▶ YOUR GOAL
Looking at the listing beneath, work out how many lines hold "replace" and report only that figure.
**** DATA TO EXAMINE ****
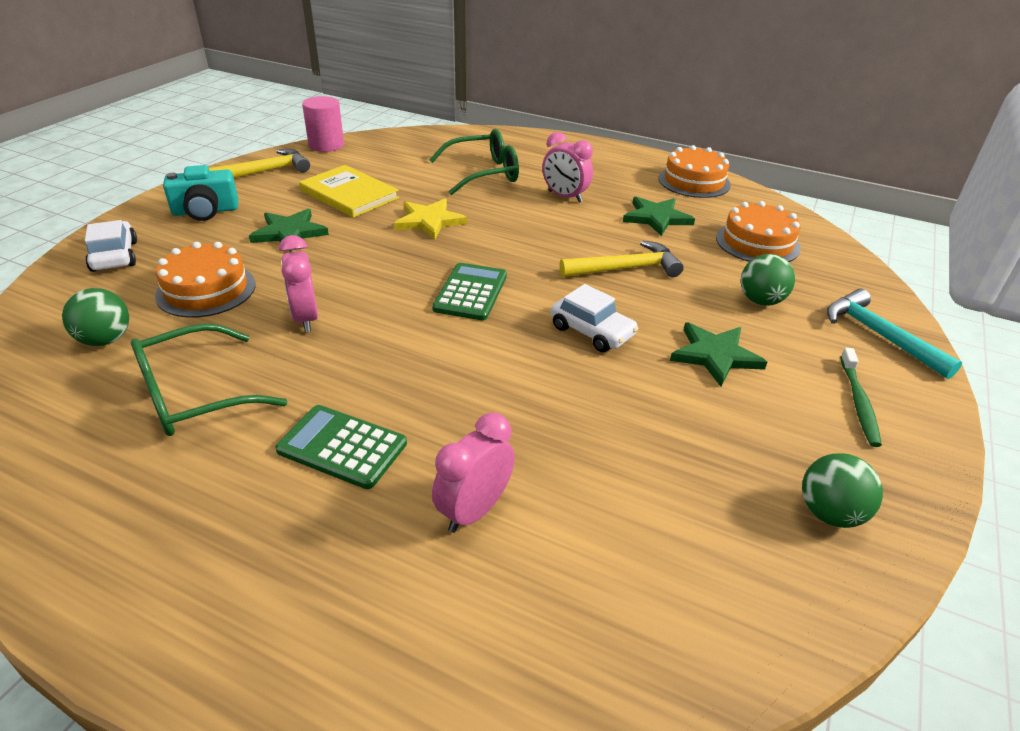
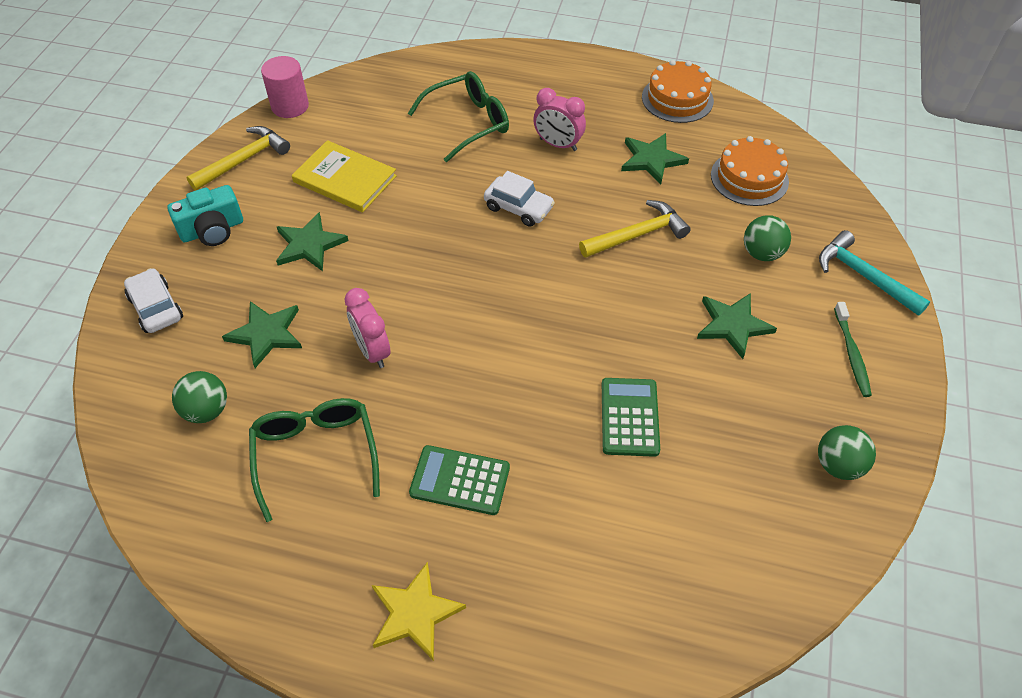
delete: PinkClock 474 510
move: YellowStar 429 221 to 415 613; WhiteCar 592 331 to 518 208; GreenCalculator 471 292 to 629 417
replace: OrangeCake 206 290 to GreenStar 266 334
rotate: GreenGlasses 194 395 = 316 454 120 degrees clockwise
****
**** DATA TO EXAMINE ****
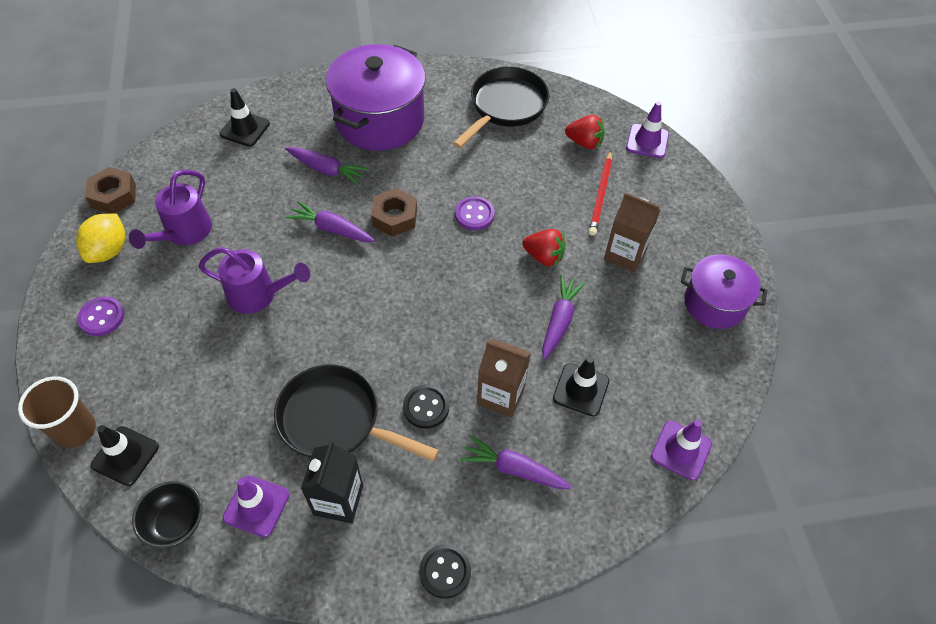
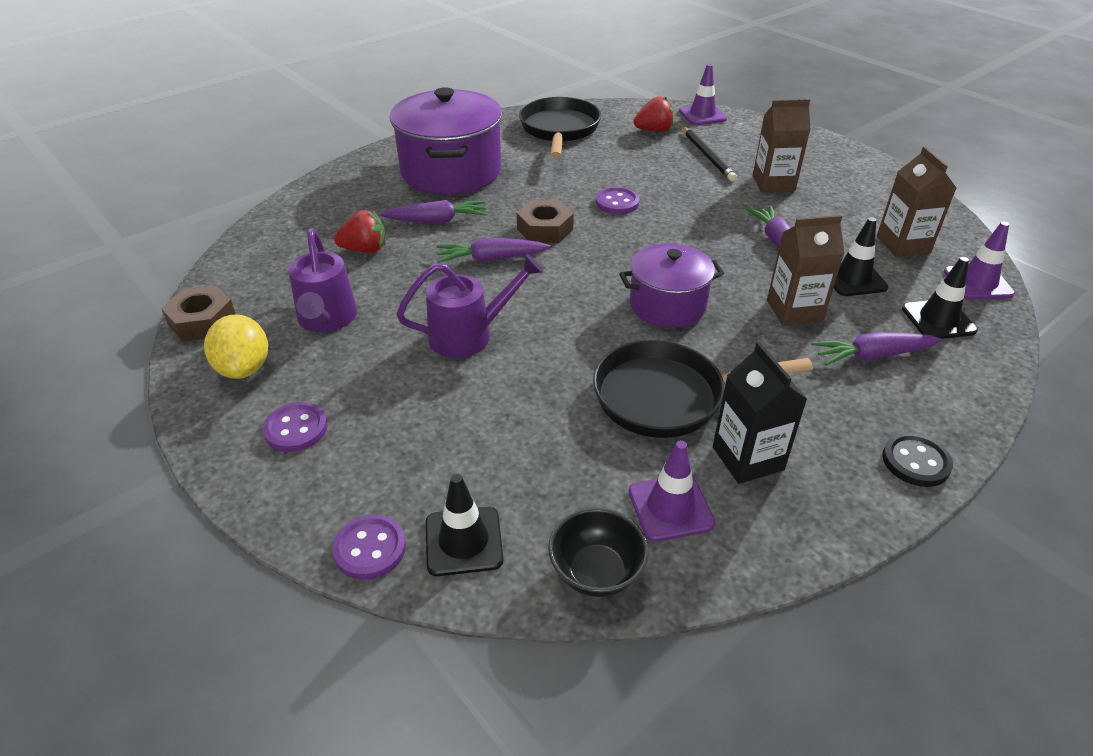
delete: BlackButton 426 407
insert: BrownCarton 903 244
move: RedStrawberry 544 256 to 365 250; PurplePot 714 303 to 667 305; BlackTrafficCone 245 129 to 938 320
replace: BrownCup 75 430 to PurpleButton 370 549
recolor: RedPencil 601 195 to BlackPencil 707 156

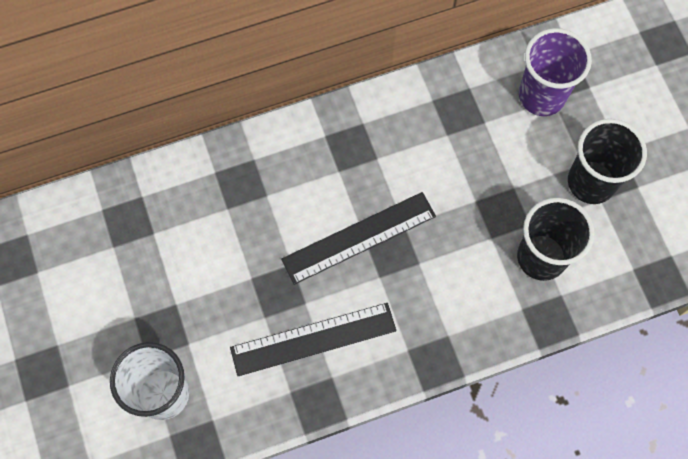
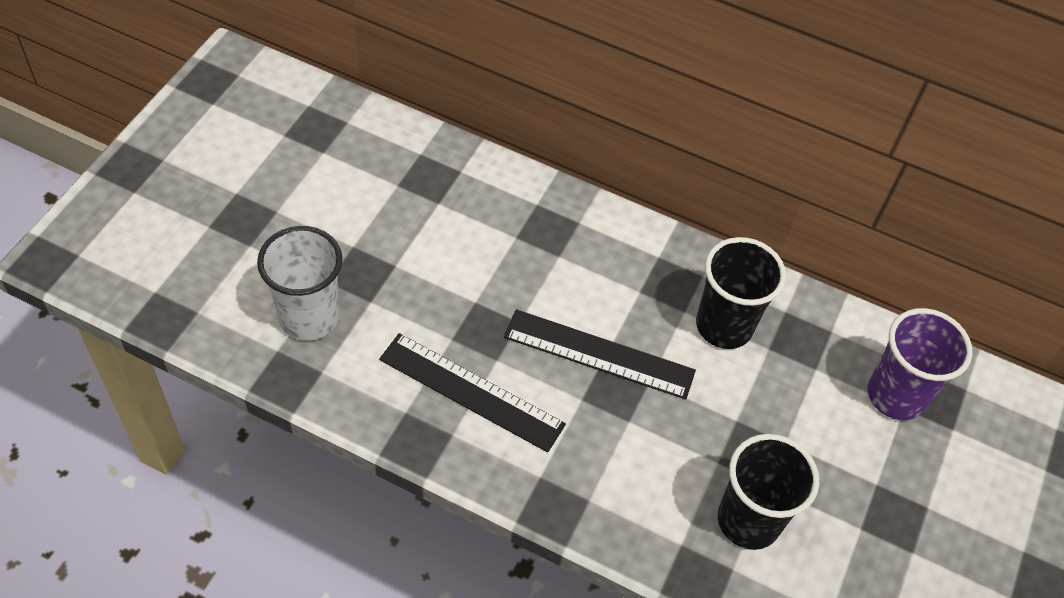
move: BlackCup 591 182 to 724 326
****
▶ SOLUTION FOR THIS EXERCISE
2